> [WORK TASK] Scan the entries below and return each line that contains "lila".

==*==

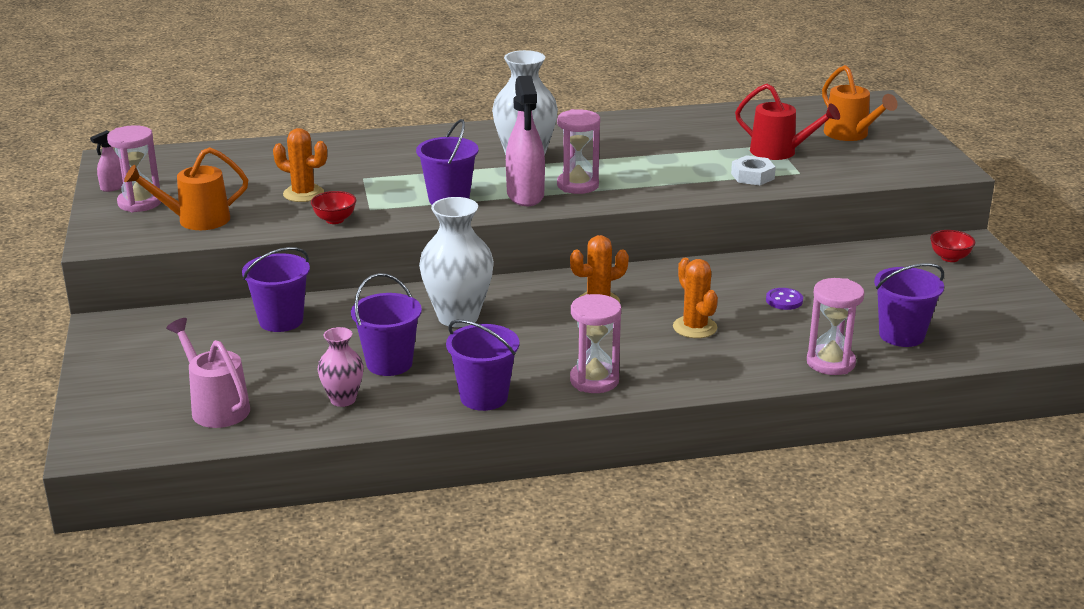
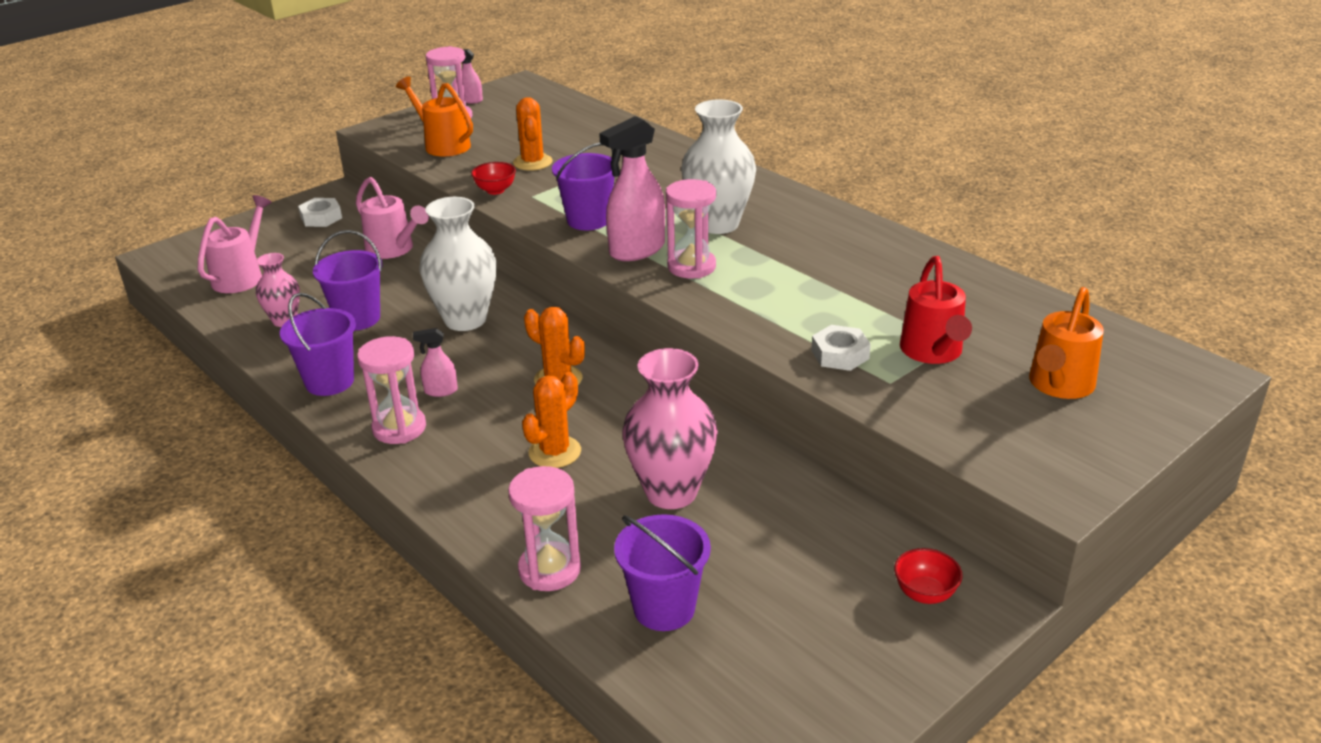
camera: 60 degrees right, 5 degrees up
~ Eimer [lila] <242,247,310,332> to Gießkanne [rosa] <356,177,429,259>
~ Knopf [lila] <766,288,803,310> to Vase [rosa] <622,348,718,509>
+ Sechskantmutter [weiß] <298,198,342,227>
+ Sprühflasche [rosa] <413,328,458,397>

==*==

> [WORKED SOLUTION]
~ Eimer [lila] <242,247,310,332> to Gießkanne [rosa] <356,177,429,259>
~ Knopf [lila] <766,288,803,310> to Vase [rosa] <622,348,718,509>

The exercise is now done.